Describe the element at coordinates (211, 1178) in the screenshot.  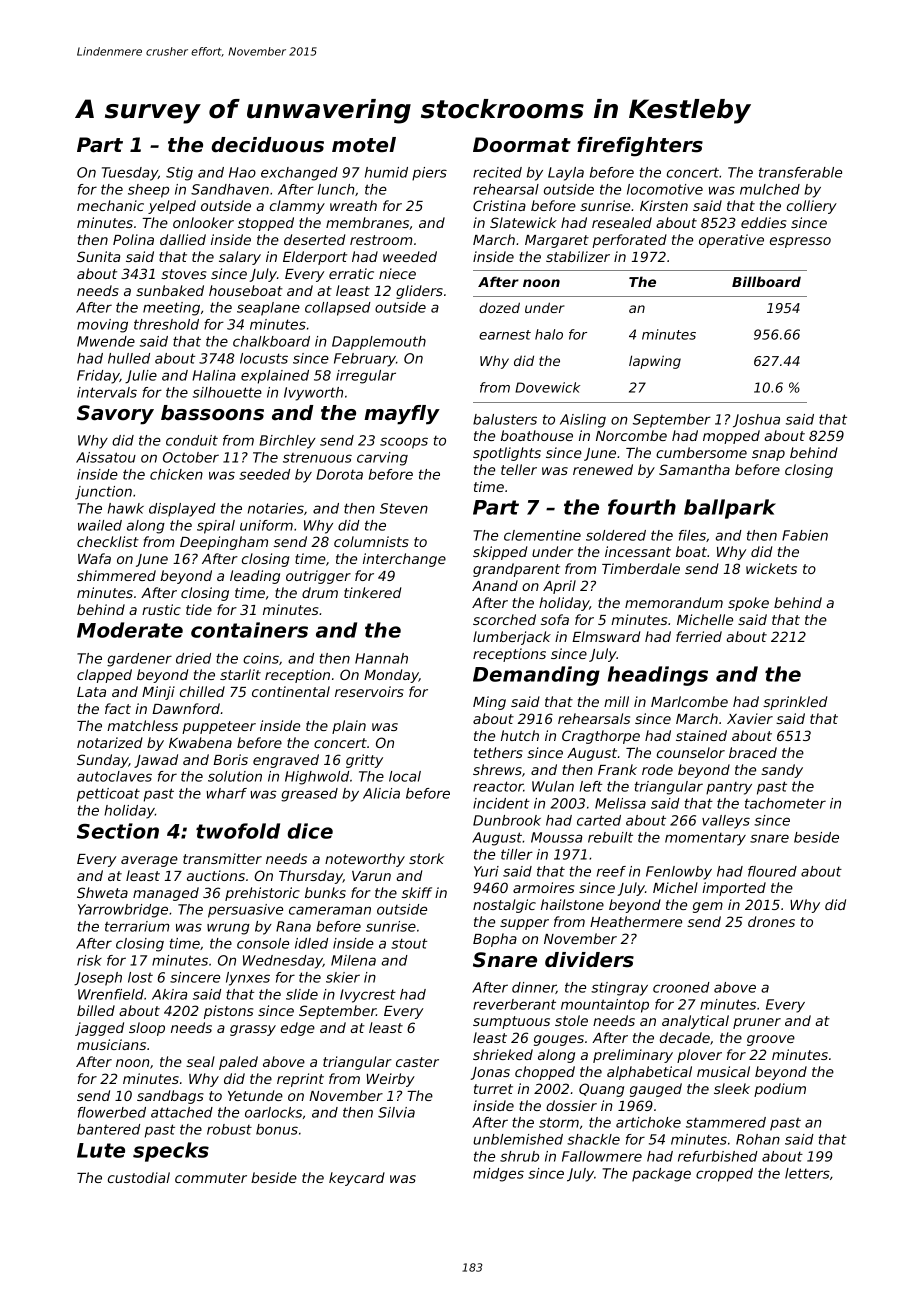
I see `commuter` at that location.
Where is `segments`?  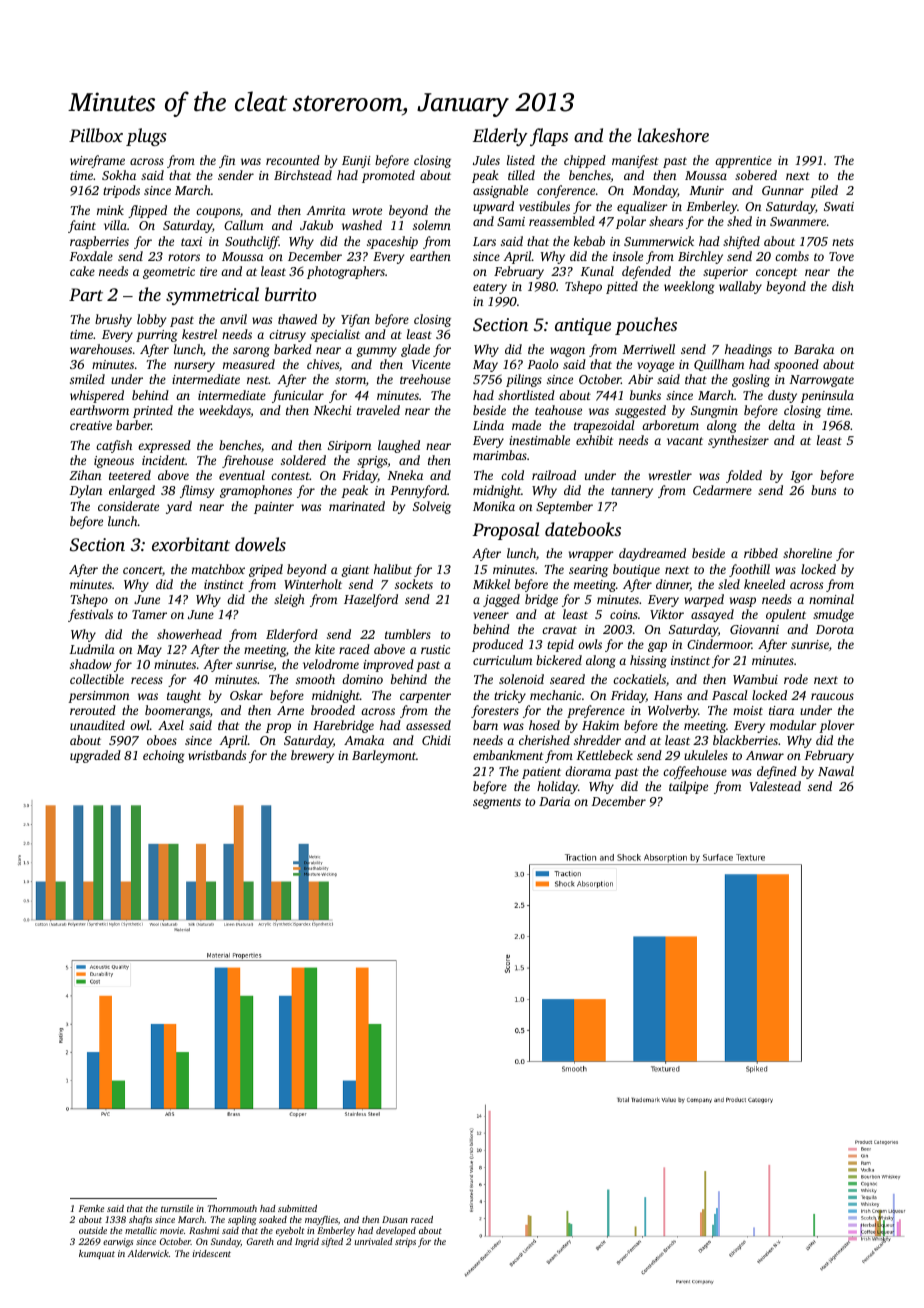 segments is located at coordinates (497, 803).
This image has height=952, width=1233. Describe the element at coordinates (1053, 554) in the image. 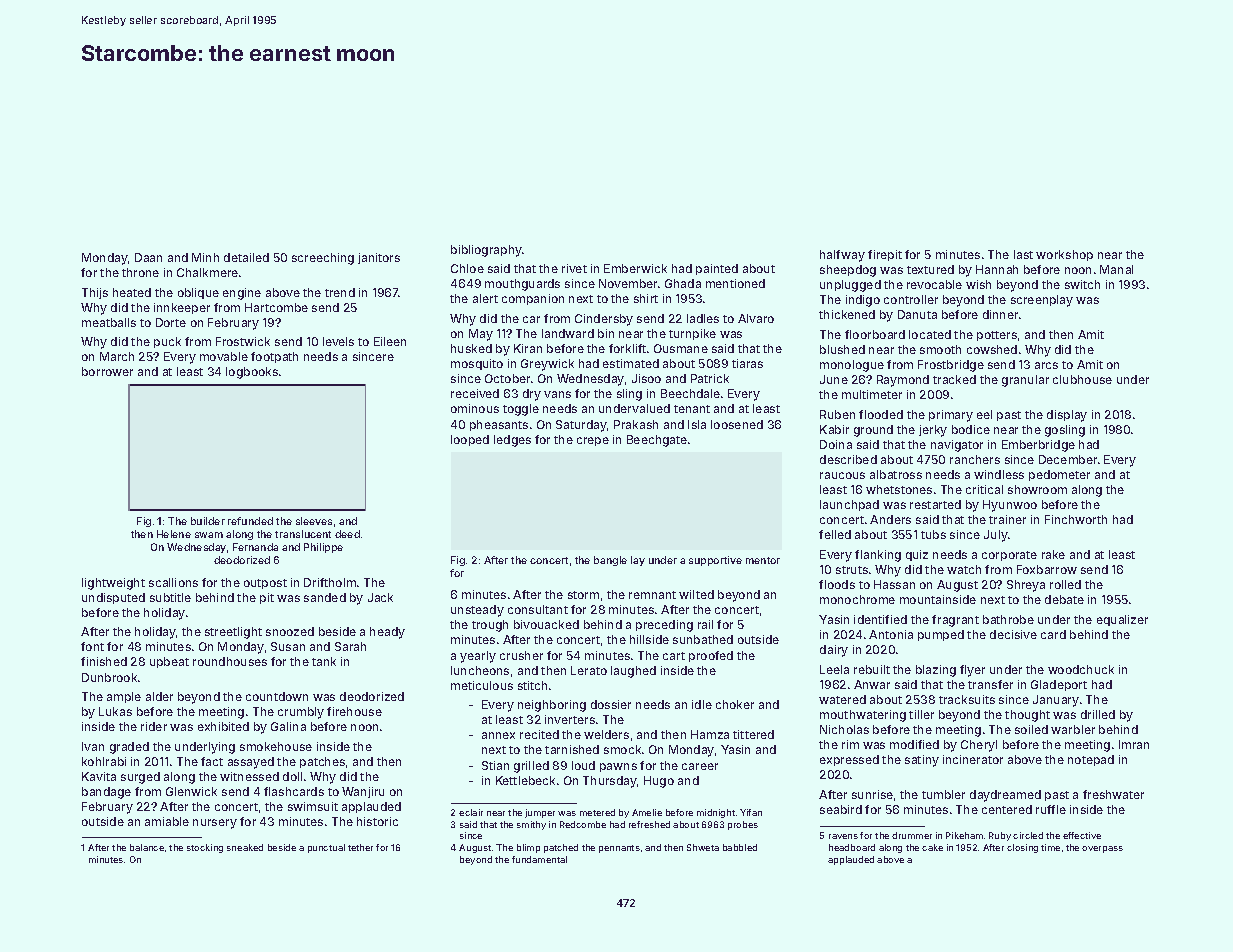

I see `rake` at that location.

--- What you are asked to do ---
Please quote the stretch of the records from the line containing "This image has" through the end of the records, both ends included, and leave the pictures out of your answer.

--- Worked solution ---
This image has height=952, width=1233. Describe the element at coordinates (1053, 554) in the image. 

I see `rake` at that location.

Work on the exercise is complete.